Your instructions: Look below for the line that contains "camera: 150 degrees left, 5 degrees down", then copy it and each following line exactly, through and including the line that contains "purple dumbbell [489,99,582,181]".
Segment Start: Extracted data
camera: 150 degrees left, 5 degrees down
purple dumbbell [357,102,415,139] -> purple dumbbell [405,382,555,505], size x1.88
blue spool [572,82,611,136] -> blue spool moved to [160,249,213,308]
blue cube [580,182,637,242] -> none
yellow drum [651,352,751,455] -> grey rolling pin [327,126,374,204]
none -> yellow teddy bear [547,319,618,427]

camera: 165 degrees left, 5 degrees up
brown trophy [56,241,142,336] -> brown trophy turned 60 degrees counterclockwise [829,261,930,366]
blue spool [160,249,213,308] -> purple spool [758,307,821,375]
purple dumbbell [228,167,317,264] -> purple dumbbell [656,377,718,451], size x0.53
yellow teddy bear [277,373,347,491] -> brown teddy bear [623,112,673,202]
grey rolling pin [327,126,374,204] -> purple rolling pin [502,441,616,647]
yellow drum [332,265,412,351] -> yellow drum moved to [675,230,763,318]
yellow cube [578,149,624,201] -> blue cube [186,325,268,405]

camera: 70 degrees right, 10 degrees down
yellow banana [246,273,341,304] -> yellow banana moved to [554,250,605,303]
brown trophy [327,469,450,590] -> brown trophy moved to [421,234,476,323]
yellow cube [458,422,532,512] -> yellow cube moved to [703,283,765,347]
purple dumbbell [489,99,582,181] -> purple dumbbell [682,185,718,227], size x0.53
Segment End: Extracted data
Segment Start: Extracted data
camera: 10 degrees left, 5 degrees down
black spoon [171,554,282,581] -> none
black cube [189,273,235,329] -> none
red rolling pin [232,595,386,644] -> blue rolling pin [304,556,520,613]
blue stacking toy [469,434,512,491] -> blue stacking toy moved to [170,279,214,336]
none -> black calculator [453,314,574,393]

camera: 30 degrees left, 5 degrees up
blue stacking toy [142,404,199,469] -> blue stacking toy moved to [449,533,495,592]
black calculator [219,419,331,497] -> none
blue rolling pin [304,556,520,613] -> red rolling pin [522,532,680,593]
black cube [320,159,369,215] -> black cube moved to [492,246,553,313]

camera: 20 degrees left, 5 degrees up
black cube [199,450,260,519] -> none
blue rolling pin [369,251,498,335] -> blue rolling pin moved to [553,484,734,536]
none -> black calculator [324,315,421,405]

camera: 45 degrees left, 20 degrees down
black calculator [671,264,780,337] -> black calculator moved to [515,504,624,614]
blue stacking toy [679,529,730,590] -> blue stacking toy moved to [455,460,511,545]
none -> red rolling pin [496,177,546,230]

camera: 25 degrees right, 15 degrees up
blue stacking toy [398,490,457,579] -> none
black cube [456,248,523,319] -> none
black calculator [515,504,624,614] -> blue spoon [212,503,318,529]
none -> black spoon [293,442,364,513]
Segment End: Extracted data
Segment Start: Extracted data
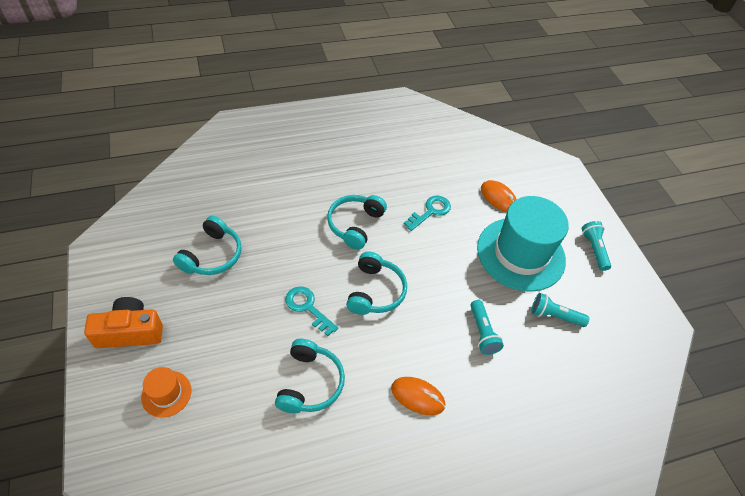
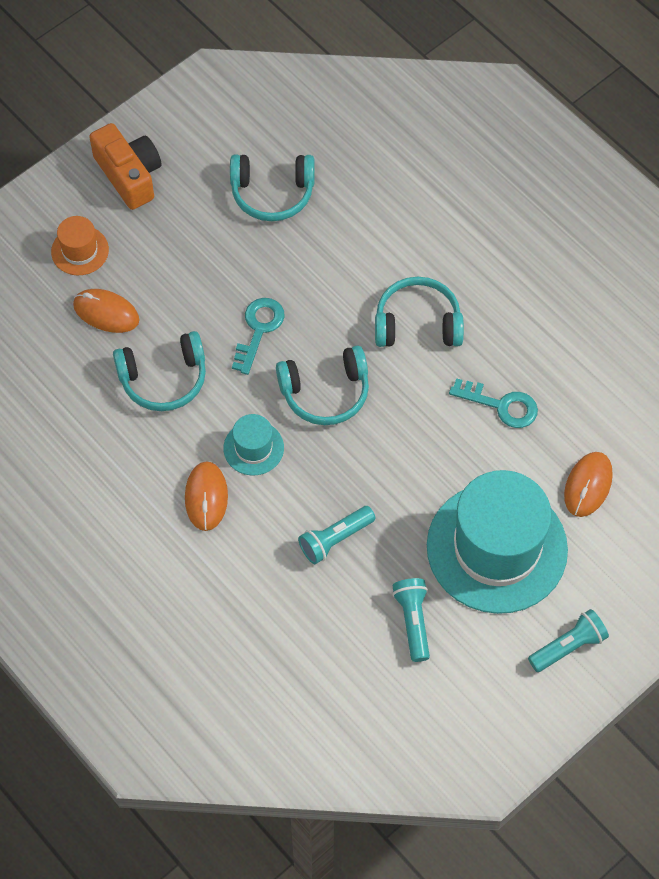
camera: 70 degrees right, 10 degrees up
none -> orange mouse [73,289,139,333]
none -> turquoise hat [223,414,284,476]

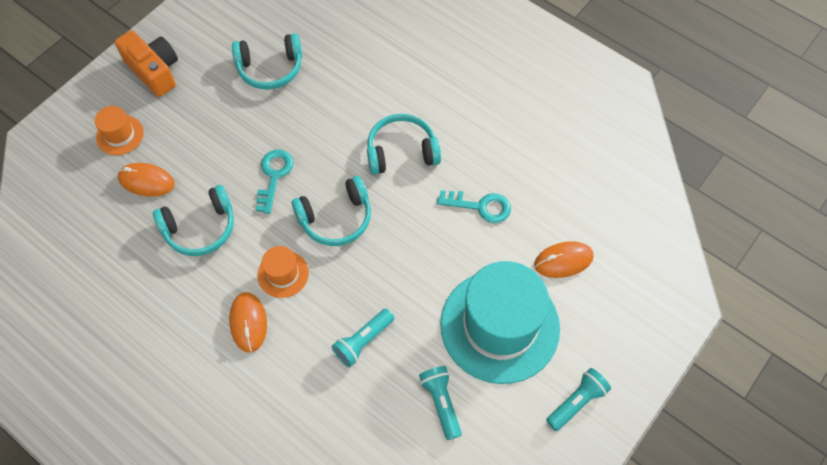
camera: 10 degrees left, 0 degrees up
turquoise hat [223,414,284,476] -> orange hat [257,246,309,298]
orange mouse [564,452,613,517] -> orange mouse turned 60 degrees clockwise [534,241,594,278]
Segment End: Extracted data
Exercise solution:
camera: 150 degrees left, 5 degrees down
purple dumbbell [357,102,415,139] -> purple dumbbell [405,382,555,505], size x1.88
blue spool [572,82,611,136] -> blue spool moved to [160,249,213,308]
blue cube [580,182,637,242] -> none
yellow drum [651,352,751,455] -> grey rolling pin [327,126,374,204]
none -> yellow teddy bear [547,319,618,427]

camera: 165 degrees left, 5 degrees up
brown trophy [56,241,142,336] -> brown trophy turned 60 degrees counterclockwise [829,261,930,366]
blue spool [160,249,213,308] -> purple spool [758,307,821,375]
purple dumbbell [228,167,317,264] -> purple dumbbell [656,377,718,451], size x0.53
yellow teddy bear [277,373,347,491] -> brown teddy bear [623,112,673,202]
grey rolling pin [327,126,374,204] -> purple rolling pin [502,441,616,647]
yellow drum [332,265,412,351] -> yellow drum moved to [675,230,763,318]
yellow cube [578,149,624,201] -> blue cube [186,325,268,405]

camera: 70 degrees right, 10 degrees down
yellow banana [246,273,341,304] -> yellow banana moved to [554,250,605,303]
brown trophy [327,469,450,590] -> brown trophy moved to [421,234,476,323]
yellow cube [458,422,532,512] -> yellow cube moved to [703,283,765,347]
purple dumbbell [489,99,582,181] -> purple dumbbell [682,185,718,227], size x0.53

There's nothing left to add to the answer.